begin EXERCISE MATERIALS
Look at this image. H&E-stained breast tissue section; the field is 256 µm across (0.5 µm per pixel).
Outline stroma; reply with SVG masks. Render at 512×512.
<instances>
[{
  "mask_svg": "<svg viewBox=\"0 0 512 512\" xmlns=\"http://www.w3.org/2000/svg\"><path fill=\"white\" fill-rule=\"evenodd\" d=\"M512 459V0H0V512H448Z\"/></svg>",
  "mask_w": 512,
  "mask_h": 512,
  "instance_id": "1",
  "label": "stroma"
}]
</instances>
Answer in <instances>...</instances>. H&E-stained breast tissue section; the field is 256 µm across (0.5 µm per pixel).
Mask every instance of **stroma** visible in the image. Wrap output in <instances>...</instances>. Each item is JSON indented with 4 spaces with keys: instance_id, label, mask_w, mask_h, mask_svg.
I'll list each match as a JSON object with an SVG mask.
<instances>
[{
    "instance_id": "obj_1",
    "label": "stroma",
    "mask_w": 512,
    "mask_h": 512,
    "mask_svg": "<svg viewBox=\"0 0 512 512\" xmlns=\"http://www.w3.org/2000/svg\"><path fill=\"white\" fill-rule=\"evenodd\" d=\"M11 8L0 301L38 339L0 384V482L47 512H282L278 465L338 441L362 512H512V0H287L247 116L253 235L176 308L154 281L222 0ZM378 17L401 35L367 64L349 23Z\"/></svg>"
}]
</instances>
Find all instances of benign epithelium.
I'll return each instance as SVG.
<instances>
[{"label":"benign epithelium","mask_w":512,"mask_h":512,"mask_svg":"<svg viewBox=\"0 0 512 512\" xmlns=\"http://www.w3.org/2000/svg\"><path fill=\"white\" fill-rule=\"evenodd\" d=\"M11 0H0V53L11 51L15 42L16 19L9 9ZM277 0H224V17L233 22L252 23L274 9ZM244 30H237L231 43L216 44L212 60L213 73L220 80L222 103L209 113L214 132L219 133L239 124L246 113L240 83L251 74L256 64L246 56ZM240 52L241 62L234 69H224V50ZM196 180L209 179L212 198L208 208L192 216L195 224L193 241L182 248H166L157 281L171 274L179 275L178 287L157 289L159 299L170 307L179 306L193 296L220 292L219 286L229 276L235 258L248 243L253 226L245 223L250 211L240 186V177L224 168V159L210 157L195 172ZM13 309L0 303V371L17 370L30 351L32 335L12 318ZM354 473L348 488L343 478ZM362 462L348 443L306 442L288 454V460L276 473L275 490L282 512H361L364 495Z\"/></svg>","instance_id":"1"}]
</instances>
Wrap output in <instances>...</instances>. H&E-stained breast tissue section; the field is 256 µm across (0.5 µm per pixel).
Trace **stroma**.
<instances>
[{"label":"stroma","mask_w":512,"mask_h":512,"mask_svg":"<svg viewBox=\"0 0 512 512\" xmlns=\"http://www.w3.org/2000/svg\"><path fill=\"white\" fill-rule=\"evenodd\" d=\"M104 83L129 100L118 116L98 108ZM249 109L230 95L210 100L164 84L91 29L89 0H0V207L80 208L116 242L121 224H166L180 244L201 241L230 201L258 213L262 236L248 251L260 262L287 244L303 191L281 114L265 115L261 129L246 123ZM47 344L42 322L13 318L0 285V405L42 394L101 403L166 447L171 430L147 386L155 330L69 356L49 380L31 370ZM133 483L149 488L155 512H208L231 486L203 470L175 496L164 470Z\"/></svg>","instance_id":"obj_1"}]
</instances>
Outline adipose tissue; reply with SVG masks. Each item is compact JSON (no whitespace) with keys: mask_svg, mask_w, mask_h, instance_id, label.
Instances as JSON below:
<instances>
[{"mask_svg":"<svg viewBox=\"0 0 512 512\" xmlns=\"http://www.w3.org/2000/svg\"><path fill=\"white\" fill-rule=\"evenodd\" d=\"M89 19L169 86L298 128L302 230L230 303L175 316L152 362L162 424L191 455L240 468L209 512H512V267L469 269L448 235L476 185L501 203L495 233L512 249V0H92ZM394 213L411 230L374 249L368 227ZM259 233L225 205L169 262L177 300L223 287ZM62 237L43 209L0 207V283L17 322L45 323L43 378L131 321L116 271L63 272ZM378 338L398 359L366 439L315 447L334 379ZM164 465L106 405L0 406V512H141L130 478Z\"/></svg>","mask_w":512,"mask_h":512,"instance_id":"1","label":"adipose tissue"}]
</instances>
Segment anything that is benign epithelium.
end EXERCISE MATERIALS
Repeat word for word the lines from the line containing "Answer in <instances>...</instances>." to the line containing "Wrap output in <instances>...</instances>. H&E-stained", both lines included; nothing else should appear.

▶ **SOLUTION TO THE EXERCISE**
Answer in <instances>...</instances>. H&E-stained breast tissue section; the field is 256 µm across (0.5 µm per pixel).
Mask every instance of **stroma** visible in the image. Wrap output in <instances>...</instances>. Each item is JSON indented with 4 spaces with keys: instance_id, label, mask_w, mask_h, mask_svg.
I'll list each match as a JSON object with an SVG mask.
<instances>
[{
    "instance_id": "obj_1",
    "label": "stroma",
    "mask_w": 512,
    "mask_h": 512,
    "mask_svg": "<svg viewBox=\"0 0 512 512\" xmlns=\"http://www.w3.org/2000/svg\"><path fill=\"white\" fill-rule=\"evenodd\" d=\"M11 8L0 301L38 339L0 384V482L47 512H282L278 465L338 441L362 512H512V0H287L247 116L253 235L176 308L154 281L222 0ZM378 17L401 35L367 64L349 23Z\"/></svg>"
}]
</instances>
Find all instances of benign epithelium.
I'll return each instance as SVG.
<instances>
[{"label":"benign epithelium","mask_w":512,"mask_h":512,"mask_svg":"<svg viewBox=\"0 0 512 512\" xmlns=\"http://www.w3.org/2000/svg\"><path fill=\"white\" fill-rule=\"evenodd\" d=\"M11 0H0V53L11 51L15 42L16 19L9 9ZM277 0H224V17L233 22L252 23L274 9ZM244 30H237L231 43L216 44L212 60L213 73L220 80L222 103L209 113L214 132L219 133L239 124L246 113L240 83L251 74L256 64L246 56ZM240 52L241 62L234 69H224V50ZM196 180L209 179L212 198L208 208L192 216L195 224L193 241L182 248H166L157 281L171 274L179 275L178 287L157 289L159 299L170 307L179 306L193 296L220 292L219 286L229 276L235 258L248 243L253 226L245 223L250 211L240 186V177L224 168V159L210 157L195 172ZM13 309L0 303V371L17 370L30 351L32 335L12 318ZM354 473L348 488L343 478ZM362 462L348 443L306 442L288 454V460L276 473L275 490L282 512H361L364 495Z\"/></svg>","instance_id":"1"}]
</instances>
Wrap output in <instances>...</instances>. H&E-stained breast tissue section; the field is 256 µm across (0.5 µm per pixel).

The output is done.